YOUR INSTRUCTIONS: In this exercise, the entries below include pictures. Repeat exactly the lines from the line with "op=replaced; was=egg shape" to the line with "camera_right=75 camera_up=10", including both, but without the pictures.

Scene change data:

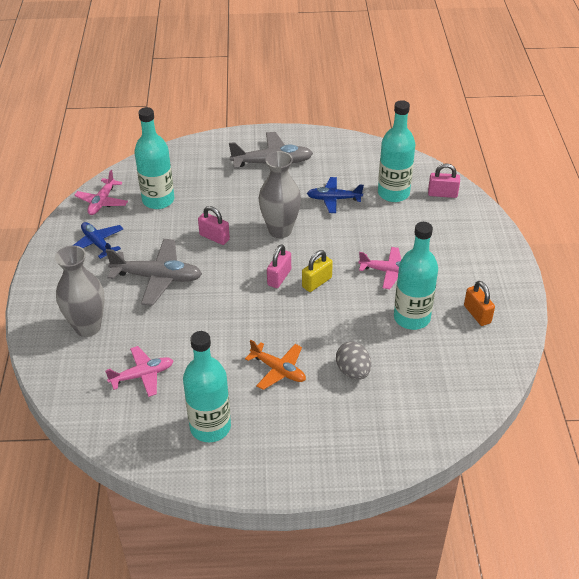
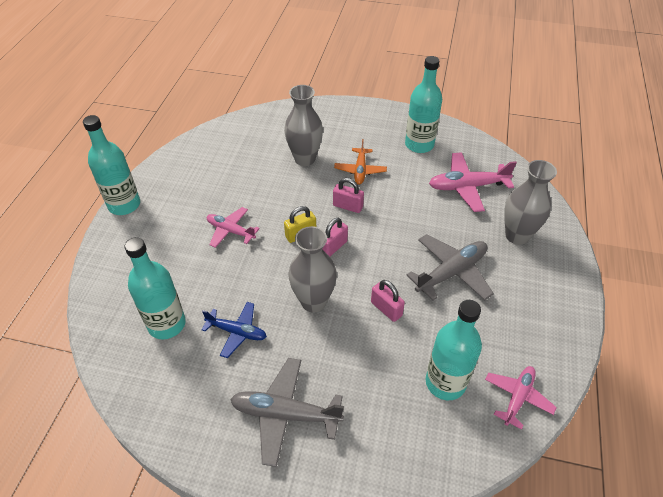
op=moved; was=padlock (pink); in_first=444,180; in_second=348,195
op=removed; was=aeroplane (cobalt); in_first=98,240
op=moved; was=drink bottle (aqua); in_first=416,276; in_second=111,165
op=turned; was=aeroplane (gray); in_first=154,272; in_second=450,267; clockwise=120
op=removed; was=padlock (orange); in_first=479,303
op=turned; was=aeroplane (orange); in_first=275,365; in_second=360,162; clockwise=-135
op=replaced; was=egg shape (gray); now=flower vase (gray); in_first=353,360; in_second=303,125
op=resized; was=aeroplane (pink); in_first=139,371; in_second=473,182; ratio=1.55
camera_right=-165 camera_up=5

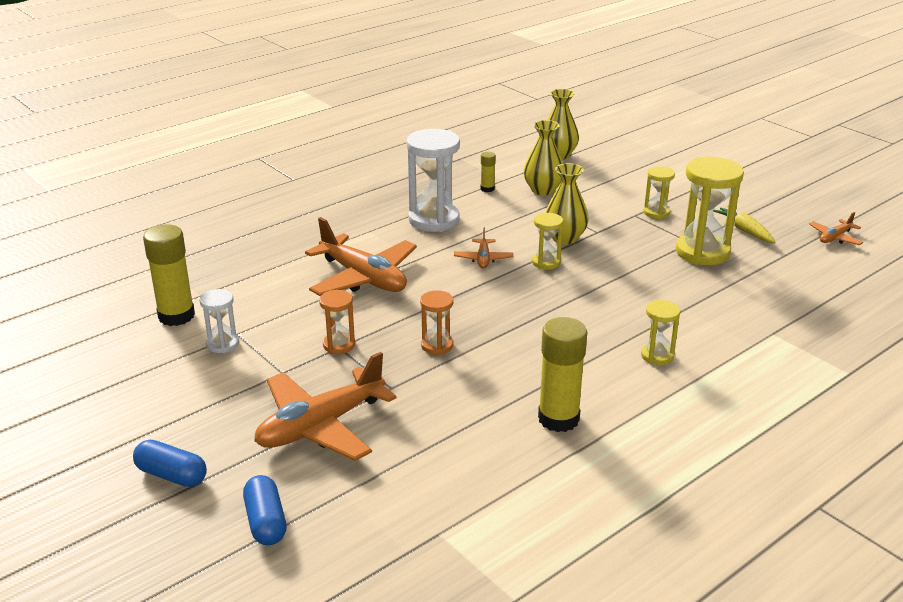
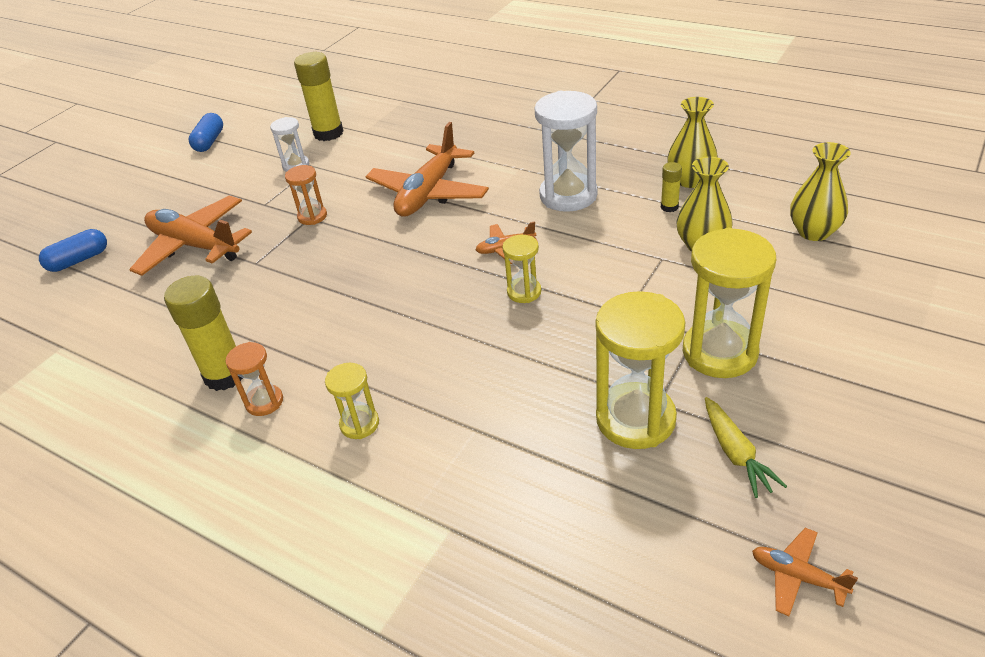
op=moved; was=flower vase (yellow); in_first=567,203; in_second=692,142
op=resized; was=sandglass (yellow); in_first=659,192; in_second=729,303; ratio=1.92
op=turned; was=carrot (yellow); in_first=744,225; in_second=746,447; clockwise=120
op=moved; was=sandglass (orange); in_first=436,322; in_second=254,379
op=moved; was=capsule (cobalt); in_first=170,463; in_second=205,132
camera_right=75 camera_up=10

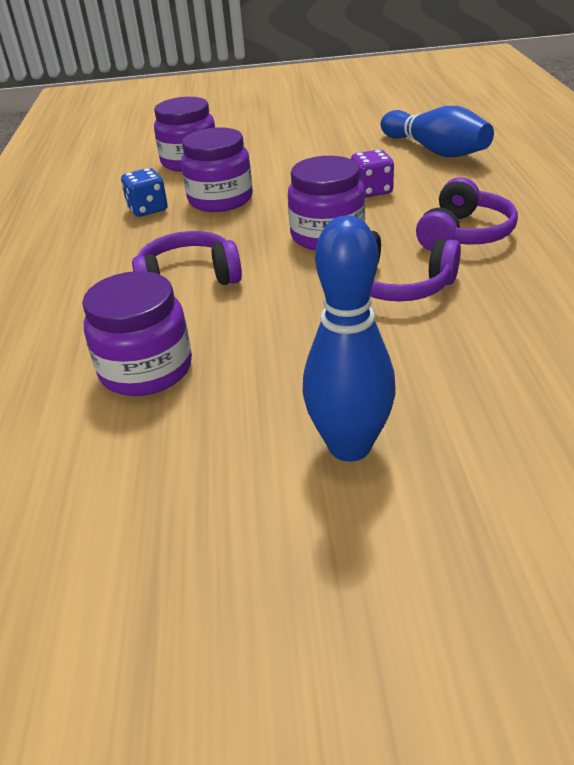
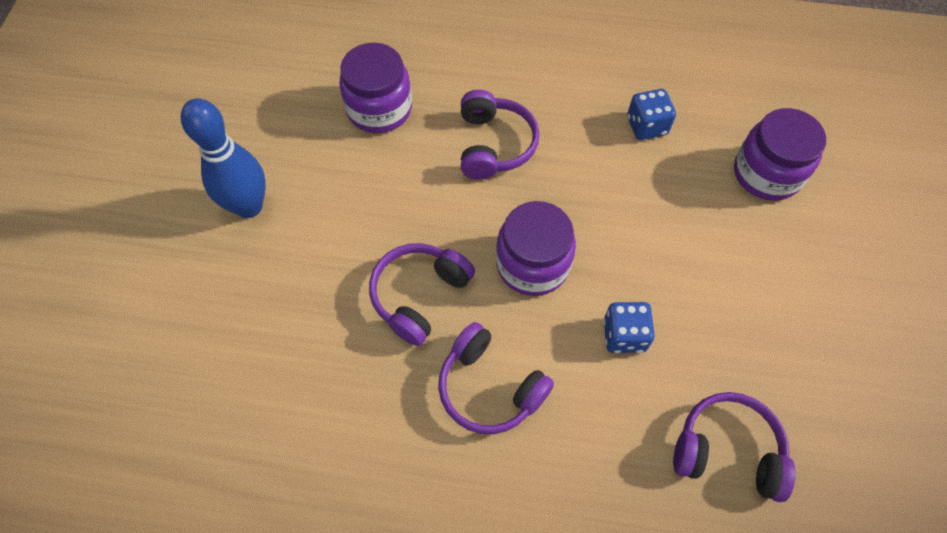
op=replaced; was=tenpin (cobalt); now=headphones (royal purple); in_first=437,131; in_second=734,447
op=removed; was=jam jar (royal purple); in_first=217,169
op=recoloured; was=dice (royal purple); now=dice (cobalt); in_first=372,174; in_second=629,327
camera_right=100 camera_up=25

SOLVED PROBLEM:
op=replaced; was=egg shape (gray); now=flower vase (gray); in_first=353,360; in_second=303,125
op=resized; was=aeroplane (pink); in_first=139,371; in_second=473,182; ratio=1.55
camera_right=-165 camera_up=5

op=moved; was=flower vase (yellow); in_first=567,203; in_second=692,142
op=resized; was=sandglass (yellow); in_first=659,192; in_second=729,303; ratio=1.92
op=turned; was=carrot (yellow); in_first=744,225; in_second=746,447; clockwise=120
op=moved; was=sandglass (orange); in_first=436,322; in_second=254,379
op=moved; was=capsule (cobalt); in_first=170,463; in_second=205,132
camera_right=75 camera_up=10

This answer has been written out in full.